Copy out each line from the material where the word "lime" is found.

• _Provided records_
>>>>

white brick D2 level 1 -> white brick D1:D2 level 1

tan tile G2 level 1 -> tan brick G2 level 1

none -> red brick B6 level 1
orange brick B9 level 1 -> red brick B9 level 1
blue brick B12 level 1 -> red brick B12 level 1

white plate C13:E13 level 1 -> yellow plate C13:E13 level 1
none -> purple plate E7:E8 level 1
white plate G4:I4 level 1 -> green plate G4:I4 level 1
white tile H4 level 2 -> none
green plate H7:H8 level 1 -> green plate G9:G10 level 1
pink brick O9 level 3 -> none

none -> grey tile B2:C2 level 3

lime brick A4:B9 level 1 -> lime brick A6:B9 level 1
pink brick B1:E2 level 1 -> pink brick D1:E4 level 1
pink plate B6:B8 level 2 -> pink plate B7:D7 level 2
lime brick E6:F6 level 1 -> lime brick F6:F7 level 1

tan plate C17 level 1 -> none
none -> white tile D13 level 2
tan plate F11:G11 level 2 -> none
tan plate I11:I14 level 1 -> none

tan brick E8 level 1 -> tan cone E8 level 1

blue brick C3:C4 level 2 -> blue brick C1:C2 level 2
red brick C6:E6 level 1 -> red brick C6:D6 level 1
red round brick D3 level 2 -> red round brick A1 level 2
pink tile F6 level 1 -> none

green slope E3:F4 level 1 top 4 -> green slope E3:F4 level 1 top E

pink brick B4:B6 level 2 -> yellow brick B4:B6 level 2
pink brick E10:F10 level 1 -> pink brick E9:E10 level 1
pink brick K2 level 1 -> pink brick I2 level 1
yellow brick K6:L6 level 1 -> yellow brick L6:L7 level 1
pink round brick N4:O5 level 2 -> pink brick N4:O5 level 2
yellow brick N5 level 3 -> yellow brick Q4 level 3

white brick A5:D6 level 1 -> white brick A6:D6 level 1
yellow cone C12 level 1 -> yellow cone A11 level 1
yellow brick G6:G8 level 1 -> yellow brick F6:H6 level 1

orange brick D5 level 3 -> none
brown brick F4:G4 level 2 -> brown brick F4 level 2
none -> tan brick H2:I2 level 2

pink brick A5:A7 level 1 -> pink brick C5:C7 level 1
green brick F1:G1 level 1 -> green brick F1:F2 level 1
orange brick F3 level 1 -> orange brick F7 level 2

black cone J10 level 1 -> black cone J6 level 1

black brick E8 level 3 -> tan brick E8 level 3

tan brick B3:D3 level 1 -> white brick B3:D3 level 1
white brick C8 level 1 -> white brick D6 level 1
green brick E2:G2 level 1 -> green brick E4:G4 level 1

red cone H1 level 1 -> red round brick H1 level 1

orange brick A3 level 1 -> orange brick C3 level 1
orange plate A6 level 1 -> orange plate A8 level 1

<<<<

• _Response to this task_
lime brick A4:B9 level 1 -> lime brick A6:B9 level 1
lime brick E6:F6 level 1 -> lime brick F6:F7 level 1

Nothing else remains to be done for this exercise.